◆ Exercise brief:
Please give back word for word the lines of the material below between the line containing "camera: 50 degrees left, 15 degrees up" and the line containing "(322, 238) = (435, 377): purple", inclusive.

◆ Exercise materials:
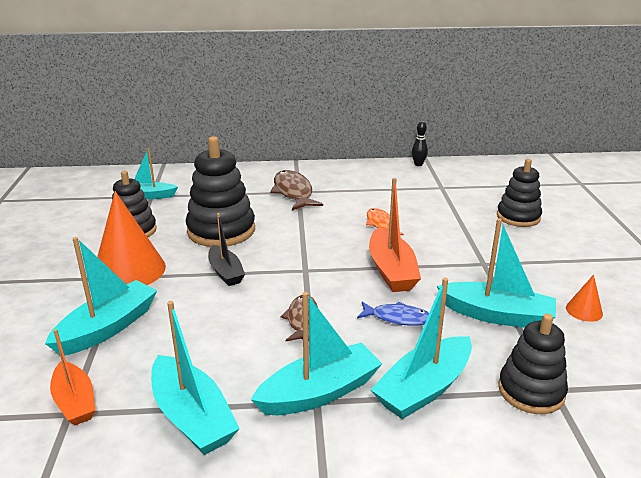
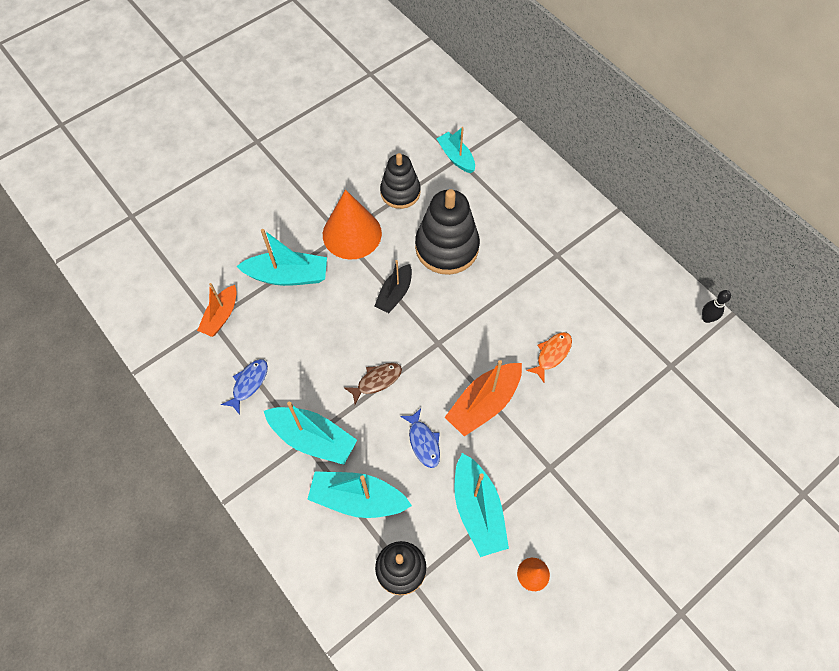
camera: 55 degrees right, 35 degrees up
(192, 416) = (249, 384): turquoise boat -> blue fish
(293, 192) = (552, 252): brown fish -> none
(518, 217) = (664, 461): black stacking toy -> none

==

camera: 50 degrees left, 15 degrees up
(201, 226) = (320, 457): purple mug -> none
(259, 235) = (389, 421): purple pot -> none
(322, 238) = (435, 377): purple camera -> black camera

◆ Result for this task:
camera: 50 degrees left, 15 degrees up
(201, 226) = (320, 457): purple mug -> none
(259, 235) = (389, 421): purple pot -> none
(322, 238) = (435, 377): purple camera -> black camera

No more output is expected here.